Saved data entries
..........
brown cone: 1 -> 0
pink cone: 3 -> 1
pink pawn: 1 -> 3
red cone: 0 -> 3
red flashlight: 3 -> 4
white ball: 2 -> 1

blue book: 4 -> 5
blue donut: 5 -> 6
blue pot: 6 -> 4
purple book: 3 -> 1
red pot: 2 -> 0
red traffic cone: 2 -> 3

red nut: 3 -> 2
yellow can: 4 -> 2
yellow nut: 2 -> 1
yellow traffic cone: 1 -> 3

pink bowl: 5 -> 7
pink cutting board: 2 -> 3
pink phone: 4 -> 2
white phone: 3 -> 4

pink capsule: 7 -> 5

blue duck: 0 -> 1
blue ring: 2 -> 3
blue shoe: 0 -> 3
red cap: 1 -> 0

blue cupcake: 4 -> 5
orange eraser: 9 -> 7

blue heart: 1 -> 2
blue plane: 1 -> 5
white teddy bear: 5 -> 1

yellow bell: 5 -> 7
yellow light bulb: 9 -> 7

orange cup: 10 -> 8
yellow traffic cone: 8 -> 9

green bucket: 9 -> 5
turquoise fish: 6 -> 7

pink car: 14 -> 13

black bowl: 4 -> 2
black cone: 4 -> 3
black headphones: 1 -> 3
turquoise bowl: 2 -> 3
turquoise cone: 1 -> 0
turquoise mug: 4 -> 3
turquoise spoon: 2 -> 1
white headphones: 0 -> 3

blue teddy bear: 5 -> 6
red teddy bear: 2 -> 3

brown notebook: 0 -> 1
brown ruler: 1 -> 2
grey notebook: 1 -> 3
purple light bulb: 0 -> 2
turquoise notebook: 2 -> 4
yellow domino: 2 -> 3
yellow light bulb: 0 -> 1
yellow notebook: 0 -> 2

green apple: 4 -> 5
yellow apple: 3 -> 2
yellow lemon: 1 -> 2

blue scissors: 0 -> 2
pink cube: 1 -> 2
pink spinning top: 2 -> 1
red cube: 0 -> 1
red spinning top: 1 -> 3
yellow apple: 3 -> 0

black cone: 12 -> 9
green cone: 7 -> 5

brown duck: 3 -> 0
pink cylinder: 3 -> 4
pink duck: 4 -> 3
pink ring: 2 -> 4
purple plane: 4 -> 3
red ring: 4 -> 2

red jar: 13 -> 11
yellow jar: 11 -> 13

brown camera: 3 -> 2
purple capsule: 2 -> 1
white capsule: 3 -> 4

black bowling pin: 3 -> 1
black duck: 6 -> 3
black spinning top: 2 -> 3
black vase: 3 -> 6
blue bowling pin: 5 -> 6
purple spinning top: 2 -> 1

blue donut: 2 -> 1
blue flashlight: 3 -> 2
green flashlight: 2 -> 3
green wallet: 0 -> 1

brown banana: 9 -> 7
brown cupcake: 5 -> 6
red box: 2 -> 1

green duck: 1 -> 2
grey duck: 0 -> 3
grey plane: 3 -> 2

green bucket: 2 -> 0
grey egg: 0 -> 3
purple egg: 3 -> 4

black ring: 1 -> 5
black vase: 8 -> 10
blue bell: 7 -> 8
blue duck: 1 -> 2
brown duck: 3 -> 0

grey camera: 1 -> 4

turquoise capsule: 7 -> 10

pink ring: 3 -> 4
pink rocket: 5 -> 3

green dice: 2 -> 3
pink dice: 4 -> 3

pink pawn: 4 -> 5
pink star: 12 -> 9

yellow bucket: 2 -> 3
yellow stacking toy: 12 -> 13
..........
▸ **WHAT YOU SHOULD DO**: Copy out the lines above with "black" in them.

▸ **TASK OUTPUT**:
black bowl: 4 -> 2
black cone: 4 -> 3
black headphones: 1 -> 3
black cone: 12 -> 9
black bowling pin: 3 -> 1
black duck: 6 -> 3
black spinning top: 2 -> 3
black vase: 3 -> 6
black ring: 1 -> 5
black vase: 8 -> 10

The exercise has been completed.